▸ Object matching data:

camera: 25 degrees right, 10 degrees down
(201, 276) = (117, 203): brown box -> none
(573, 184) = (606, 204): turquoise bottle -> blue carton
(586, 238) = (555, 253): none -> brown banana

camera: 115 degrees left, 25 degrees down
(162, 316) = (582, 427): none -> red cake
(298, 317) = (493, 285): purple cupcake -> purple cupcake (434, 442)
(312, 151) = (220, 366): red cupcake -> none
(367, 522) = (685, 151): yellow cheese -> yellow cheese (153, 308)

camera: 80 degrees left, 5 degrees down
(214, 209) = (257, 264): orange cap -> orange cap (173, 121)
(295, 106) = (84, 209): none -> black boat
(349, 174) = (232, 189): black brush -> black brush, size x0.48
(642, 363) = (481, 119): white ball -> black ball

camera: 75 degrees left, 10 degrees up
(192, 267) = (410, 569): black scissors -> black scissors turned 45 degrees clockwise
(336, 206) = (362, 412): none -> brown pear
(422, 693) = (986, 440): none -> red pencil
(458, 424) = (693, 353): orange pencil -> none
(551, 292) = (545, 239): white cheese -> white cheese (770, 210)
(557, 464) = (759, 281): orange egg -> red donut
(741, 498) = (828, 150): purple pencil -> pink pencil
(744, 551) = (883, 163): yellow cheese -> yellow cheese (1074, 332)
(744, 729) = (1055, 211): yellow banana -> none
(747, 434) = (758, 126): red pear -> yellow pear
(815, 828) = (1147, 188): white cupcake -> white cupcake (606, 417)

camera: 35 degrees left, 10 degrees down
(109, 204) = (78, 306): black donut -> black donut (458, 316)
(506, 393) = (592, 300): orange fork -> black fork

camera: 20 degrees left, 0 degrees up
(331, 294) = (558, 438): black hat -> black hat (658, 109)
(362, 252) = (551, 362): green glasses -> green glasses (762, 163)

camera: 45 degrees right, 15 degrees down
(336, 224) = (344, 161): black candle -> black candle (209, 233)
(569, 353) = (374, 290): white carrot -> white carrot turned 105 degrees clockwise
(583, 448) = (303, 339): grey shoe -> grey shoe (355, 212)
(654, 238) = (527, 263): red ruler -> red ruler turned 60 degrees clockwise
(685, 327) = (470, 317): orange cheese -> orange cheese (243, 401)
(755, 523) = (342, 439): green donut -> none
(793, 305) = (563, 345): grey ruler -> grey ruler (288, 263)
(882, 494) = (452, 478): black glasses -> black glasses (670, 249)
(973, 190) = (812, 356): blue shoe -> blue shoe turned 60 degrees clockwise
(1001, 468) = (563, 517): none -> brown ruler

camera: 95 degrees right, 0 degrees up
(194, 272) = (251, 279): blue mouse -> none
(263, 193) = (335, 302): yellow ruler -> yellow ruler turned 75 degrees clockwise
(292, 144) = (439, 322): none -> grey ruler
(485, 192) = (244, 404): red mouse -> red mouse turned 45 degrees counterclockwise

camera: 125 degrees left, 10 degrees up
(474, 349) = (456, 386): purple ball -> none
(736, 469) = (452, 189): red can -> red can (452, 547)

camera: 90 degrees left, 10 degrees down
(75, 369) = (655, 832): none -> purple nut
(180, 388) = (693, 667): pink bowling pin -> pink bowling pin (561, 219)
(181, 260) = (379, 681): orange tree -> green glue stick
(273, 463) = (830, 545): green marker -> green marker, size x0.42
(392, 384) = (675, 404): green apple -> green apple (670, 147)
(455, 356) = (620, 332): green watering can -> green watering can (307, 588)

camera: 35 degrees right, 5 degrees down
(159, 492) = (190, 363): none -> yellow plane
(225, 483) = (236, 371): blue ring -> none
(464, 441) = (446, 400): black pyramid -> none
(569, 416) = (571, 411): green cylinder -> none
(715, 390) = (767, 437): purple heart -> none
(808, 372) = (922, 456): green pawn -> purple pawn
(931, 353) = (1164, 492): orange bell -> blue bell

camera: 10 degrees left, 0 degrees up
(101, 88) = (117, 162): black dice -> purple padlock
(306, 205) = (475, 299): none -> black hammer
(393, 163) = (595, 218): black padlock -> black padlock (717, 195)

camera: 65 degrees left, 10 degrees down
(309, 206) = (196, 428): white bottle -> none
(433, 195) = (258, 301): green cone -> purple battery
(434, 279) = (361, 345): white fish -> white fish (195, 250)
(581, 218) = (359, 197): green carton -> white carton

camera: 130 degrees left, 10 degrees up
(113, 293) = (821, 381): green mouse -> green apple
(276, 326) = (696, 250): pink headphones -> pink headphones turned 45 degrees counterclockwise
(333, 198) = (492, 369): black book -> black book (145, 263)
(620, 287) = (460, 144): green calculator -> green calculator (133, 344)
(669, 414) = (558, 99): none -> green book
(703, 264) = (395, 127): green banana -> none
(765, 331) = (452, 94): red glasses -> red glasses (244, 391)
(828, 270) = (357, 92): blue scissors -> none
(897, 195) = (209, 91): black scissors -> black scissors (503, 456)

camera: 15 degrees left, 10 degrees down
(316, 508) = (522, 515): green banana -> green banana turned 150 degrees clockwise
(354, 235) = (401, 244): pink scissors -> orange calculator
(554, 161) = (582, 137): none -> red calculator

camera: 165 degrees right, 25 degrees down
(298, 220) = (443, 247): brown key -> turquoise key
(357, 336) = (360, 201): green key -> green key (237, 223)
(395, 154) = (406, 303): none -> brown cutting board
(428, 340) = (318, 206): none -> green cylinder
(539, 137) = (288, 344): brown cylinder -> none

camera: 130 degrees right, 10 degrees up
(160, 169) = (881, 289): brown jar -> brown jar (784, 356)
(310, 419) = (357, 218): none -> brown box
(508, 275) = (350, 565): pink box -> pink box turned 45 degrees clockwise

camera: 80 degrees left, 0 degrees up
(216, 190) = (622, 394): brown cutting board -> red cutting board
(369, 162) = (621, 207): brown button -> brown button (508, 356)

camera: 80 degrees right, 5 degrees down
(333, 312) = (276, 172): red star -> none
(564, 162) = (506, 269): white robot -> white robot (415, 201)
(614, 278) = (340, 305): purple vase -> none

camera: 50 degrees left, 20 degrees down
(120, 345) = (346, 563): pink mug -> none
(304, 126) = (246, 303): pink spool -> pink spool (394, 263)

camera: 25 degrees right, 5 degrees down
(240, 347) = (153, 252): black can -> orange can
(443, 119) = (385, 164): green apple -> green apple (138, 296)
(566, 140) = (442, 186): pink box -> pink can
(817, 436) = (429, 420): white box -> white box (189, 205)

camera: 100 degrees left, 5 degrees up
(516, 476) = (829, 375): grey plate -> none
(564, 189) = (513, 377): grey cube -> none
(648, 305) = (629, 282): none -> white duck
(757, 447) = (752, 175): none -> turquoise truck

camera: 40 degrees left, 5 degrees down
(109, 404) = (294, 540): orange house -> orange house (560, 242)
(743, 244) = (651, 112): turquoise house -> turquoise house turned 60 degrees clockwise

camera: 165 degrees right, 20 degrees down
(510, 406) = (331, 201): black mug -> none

▸ Exercise brief: Print again the lines of the entries above that fall between the line holding "(263, 193) = (335, 302): yellow" and the line holding "camera: 125 degrees left, 10 degrees up", inclusive, exactly as they stand.

▸ Reply to the task:
(263, 193) = (335, 302): yellow ruler -> yellow ruler turned 75 degrees clockwise
(292, 144) = (439, 322): none -> grey ruler
(485, 192) = (244, 404): red mouse -> red mouse turned 45 degrees counterclockwise

camera: 125 degrees left, 10 degrees up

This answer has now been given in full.